== TASK ==
Starting with the line that contains "white 1x1 plate [399,367,461,422] -> none", copy out each line through the end of the entries below, exactly as written, and nothing else.

== SOURCE DATA ==
___

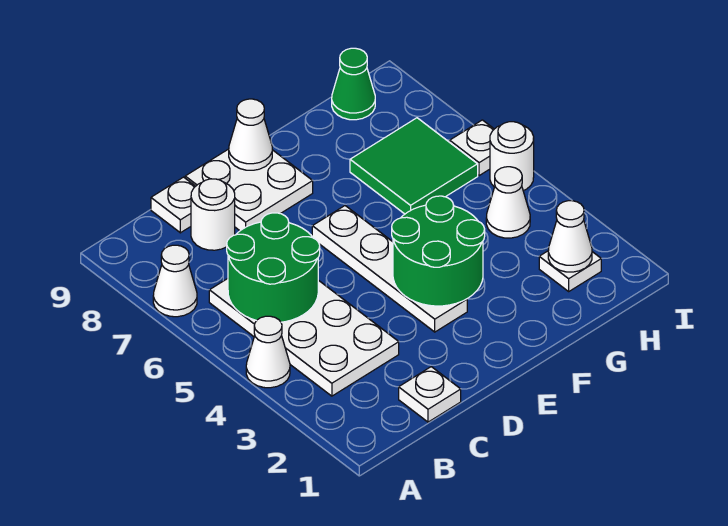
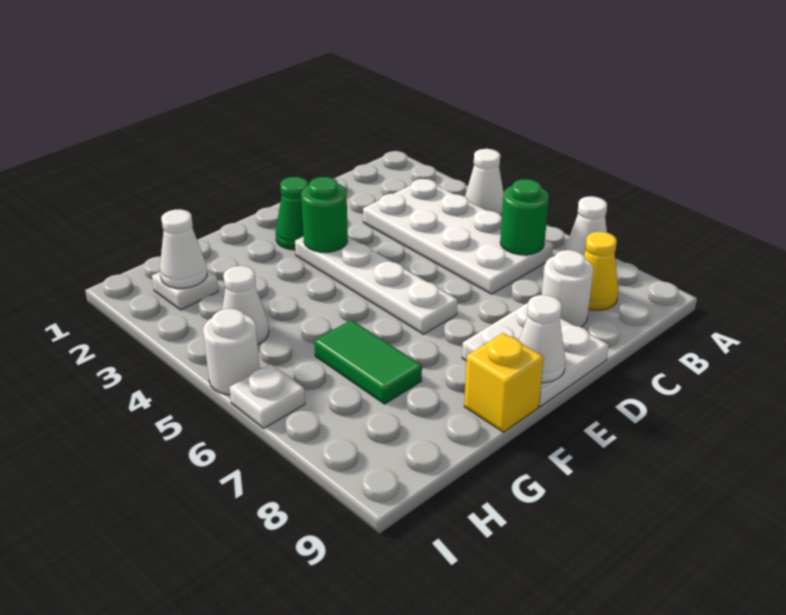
green 2x2 round brick [227,213,320,322] -> green 1x1 round brick [500,179,549,255]
none -> yellow 1x1 cone [584,232,619,310]
white 1x1 plate [399,367,461,422] -> none
white 1x1 plate [151,177,195,233] -> none
green 2x2 round brick [392,196,485,306] -> green 1x1 round brick [301,177,348,252]
none -> yellow 1x1 brick [464,333,544,432]
green 2x2 tile [350,118,478,214] -> green 1x2 tile [314,320,422,404]
green 1x1 cone [332,48,375,120] -> green 1x1 cone moved to [275,177,308,250]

___

== ANSWER BELOW ==
white 1x1 plate [399,367,461,422] -> none
white 1x1 plate [151,177,195,233] -> none
green 2x2 round brick [392,196,485,306] -> green 1x1 round brick [301,177,348,252]
none -> yellow 1x1 brick [464,333,544,432]
green 2x2 tile [350,118,478,214] -> green 1x2 tile [314,320,422,404]
green 1x1 cone [332,48,375,120] -> green 1x1 cone moved to [275,177,308,250]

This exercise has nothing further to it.